:: Given records
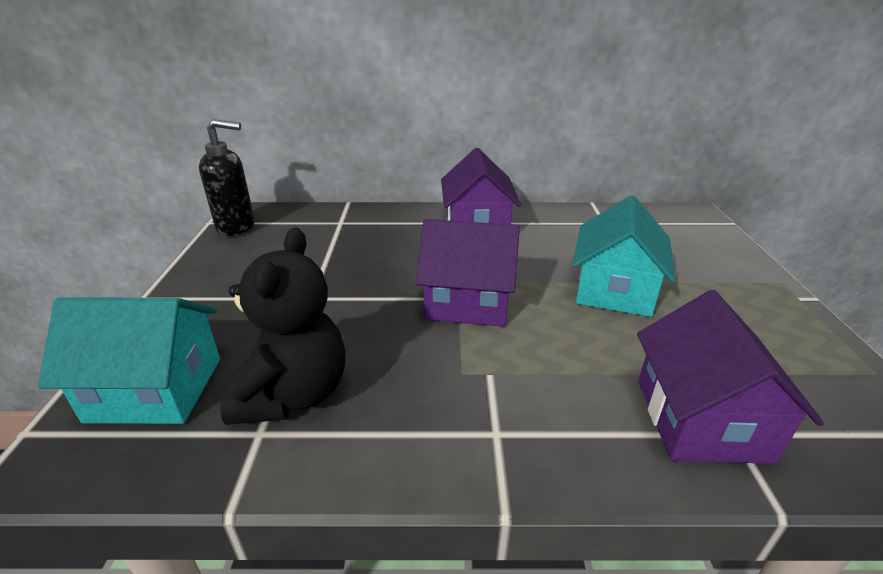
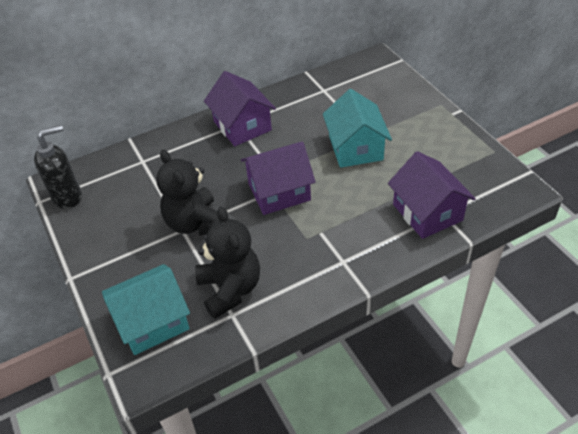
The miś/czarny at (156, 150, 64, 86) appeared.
::::
:: Given records
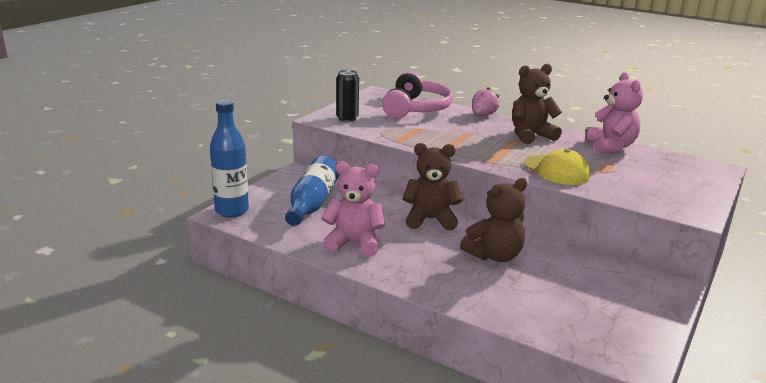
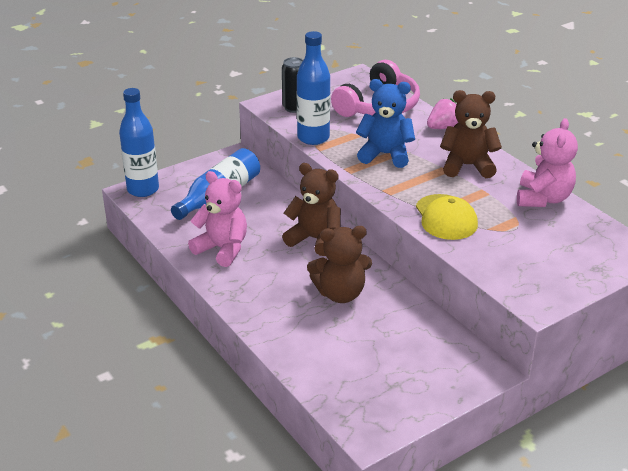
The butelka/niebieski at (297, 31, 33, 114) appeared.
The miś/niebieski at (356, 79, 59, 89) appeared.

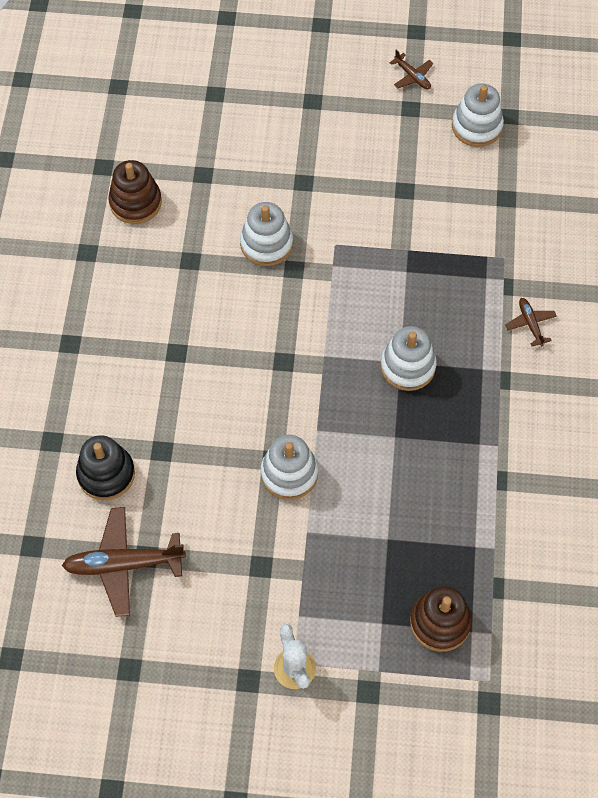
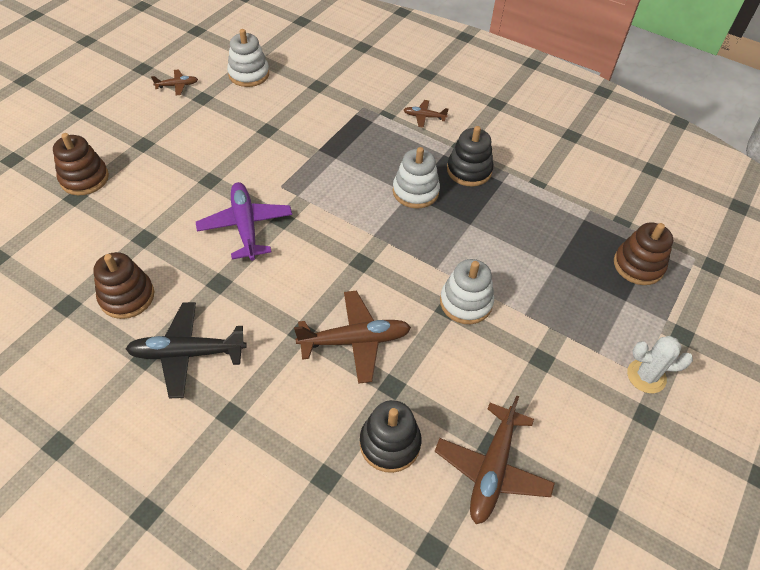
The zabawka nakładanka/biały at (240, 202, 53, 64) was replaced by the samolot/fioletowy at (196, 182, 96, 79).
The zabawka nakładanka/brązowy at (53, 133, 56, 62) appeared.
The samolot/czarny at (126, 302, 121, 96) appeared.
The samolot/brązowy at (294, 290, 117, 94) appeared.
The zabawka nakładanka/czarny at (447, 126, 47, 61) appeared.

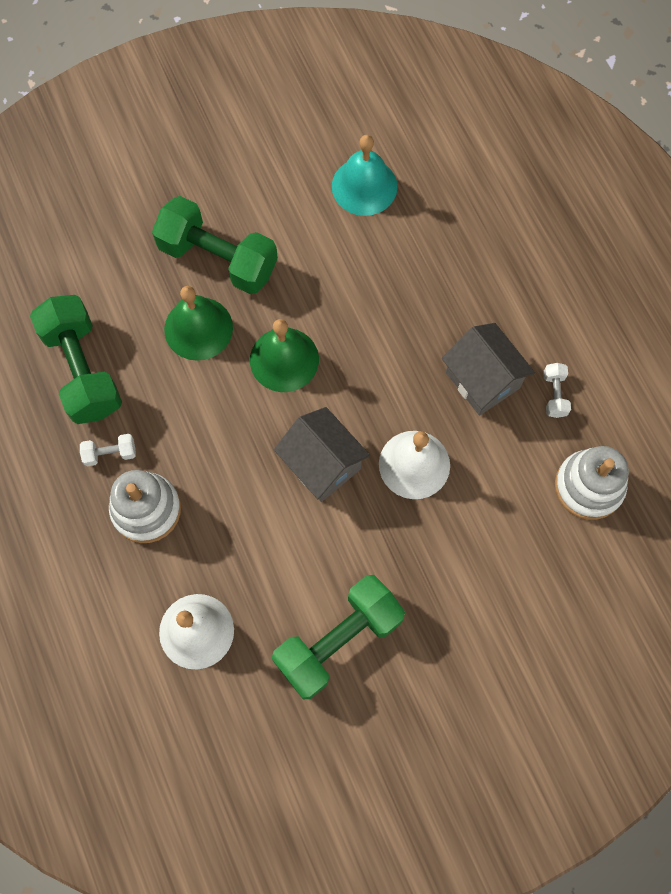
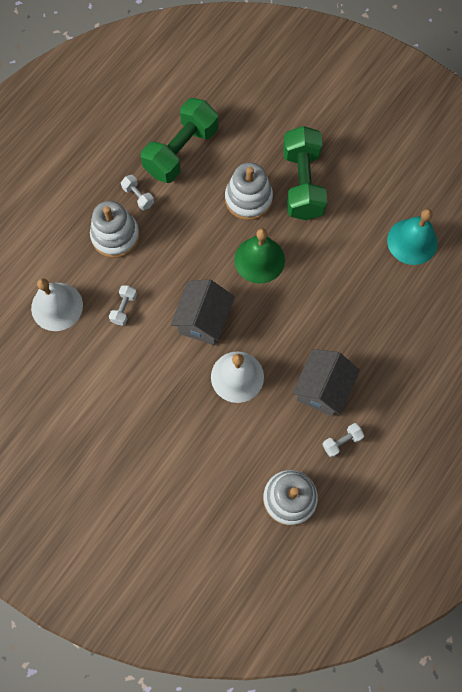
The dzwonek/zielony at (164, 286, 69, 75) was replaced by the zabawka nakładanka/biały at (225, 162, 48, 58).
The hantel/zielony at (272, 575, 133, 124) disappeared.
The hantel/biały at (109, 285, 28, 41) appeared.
::::
Task description =>
Look through the records and copy every line that has the word "czarny".

Result of this exercise =>
The miś/czarny at (156, 150, 64, 86) appeared.
The samolot/czarny at (126, 302, 121, 96) appeared.
The zabawka nakładanka/czarny at (447, 126, 47, 61) appeared.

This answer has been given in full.